* _Problem to work on_: Repeat only the stretch of lines below that runs from the line with "RADIO2 pin CE: D1 -> TX" through the line with "DRIVER pin IN2: D3 -> D1", unaltered.

Itemized modification records:
◆ ◆ ◆
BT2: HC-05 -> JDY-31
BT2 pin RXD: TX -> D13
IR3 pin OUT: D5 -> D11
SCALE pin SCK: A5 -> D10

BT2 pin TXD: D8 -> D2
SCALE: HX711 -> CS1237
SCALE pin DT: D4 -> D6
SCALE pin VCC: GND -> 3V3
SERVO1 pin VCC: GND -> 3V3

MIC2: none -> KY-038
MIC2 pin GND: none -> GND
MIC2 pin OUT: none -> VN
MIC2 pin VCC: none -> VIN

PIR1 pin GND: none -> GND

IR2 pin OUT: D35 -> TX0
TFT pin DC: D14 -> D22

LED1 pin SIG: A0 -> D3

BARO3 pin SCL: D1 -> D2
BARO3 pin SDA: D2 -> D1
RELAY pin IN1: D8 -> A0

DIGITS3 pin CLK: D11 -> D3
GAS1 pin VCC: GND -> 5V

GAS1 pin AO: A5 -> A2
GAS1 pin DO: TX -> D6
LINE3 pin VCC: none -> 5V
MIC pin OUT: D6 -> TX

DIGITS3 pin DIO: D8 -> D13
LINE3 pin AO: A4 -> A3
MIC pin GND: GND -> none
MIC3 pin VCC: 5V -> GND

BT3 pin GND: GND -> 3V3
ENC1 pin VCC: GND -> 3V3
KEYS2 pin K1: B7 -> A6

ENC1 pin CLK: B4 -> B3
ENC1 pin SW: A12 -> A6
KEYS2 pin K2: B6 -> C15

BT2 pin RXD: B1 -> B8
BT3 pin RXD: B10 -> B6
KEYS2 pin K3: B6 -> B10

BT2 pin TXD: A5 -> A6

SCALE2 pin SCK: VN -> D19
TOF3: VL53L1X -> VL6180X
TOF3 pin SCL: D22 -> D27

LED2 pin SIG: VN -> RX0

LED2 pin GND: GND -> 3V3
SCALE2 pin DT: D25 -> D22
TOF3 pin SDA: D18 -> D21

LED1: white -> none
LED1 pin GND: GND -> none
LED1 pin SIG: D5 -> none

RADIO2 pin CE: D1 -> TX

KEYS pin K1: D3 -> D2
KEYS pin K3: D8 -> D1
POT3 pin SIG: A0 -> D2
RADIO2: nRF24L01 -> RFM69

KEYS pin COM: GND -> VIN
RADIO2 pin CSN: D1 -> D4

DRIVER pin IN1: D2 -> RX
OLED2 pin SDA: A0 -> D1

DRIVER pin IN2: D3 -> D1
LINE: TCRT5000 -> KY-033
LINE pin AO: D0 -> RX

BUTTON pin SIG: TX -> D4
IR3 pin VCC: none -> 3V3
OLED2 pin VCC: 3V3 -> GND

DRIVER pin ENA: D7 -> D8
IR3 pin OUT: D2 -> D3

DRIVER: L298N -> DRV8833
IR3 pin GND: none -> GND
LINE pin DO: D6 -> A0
◆ ◆ ◆
* _Solved exercise_:
RADIO2 pin CE: D1 -> TX

KEYS pin K1: D3 -> D2
KEYS pin K3: D8 -> D1
POT3 pin SIG: A0 -> D2
RADIO2: nRF24L01 -> RFM69

KEYS pin COM: GND -> VIN
RADIO2 pin CSN: D1 -> D4

DRIVER pin IN1: D2 -> RX
OLED2 pin SDA: A0 -> D1

DRIVER pin IN2: D3 -> D1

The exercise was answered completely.